> _Data shown_
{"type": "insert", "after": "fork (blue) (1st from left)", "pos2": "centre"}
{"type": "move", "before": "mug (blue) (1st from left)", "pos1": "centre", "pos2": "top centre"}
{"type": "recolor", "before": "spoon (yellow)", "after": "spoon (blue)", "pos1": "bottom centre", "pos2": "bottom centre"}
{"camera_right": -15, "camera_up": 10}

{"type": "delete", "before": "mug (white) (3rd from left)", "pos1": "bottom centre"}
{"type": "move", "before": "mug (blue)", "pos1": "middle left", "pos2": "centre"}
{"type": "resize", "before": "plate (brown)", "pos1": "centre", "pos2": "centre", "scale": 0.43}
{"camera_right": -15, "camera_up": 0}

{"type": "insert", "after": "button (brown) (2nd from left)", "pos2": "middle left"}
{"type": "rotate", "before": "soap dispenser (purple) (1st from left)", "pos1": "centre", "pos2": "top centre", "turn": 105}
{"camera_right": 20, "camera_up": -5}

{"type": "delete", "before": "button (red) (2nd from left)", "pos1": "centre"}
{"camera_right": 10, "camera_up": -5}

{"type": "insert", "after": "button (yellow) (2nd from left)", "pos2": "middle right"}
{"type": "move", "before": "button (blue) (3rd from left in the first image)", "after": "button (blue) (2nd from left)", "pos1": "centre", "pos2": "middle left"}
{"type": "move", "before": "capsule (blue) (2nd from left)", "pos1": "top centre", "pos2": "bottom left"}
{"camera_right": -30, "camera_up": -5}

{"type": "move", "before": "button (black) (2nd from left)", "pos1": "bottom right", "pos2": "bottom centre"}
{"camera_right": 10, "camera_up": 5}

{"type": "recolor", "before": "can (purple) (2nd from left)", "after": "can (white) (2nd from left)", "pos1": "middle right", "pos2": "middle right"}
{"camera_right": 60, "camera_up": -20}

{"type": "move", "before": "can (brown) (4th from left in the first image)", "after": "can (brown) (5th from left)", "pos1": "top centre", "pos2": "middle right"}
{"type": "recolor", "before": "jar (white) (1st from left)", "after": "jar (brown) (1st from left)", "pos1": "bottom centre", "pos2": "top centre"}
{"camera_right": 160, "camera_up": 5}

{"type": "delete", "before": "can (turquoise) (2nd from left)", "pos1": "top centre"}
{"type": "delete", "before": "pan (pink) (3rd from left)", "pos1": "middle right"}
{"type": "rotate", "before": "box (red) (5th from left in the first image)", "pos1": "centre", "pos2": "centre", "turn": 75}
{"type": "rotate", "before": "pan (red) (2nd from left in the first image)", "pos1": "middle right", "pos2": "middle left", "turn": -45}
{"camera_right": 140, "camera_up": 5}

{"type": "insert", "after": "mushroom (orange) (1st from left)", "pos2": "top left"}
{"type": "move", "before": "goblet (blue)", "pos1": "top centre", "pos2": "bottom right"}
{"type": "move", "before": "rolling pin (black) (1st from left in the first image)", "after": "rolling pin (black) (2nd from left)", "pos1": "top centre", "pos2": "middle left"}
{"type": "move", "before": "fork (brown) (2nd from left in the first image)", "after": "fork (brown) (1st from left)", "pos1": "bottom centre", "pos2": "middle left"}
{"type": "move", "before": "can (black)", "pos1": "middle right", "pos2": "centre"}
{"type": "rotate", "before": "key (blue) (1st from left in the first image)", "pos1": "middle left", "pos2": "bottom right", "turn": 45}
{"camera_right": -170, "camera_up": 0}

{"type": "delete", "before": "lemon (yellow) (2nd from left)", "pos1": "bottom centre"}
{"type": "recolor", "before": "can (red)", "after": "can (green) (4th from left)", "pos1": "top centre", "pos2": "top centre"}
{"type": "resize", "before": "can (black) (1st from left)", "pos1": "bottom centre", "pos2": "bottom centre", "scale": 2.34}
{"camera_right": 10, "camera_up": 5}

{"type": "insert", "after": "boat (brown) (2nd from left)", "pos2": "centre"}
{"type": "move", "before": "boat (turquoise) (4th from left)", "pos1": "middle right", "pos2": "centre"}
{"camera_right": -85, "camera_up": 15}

> _What you have to do_
Check each line of the material for "button". Copy the ones that have it.

> _Finished task_
{"type": "insert", "after": "button (brown) (2nd from left)", "pos2": "middle left"}
{"type": "delete", "before": "button (red) (2nd from left)", "pos1": "centre"}
{"type": "insert", "after": "button (yellow) (2nd from left)", "pos2": "middle right"}
{"type": "move", "before": "button (blue) (3rd from left in the first image)", "after": "button (blue) (2nd from left)", "pos1": "centre", "pos2": "middle left"}
{"type": "move", "before": "button (black) (2nd from left)", "pos1": "bottom right", "pos2": "bottom centre"}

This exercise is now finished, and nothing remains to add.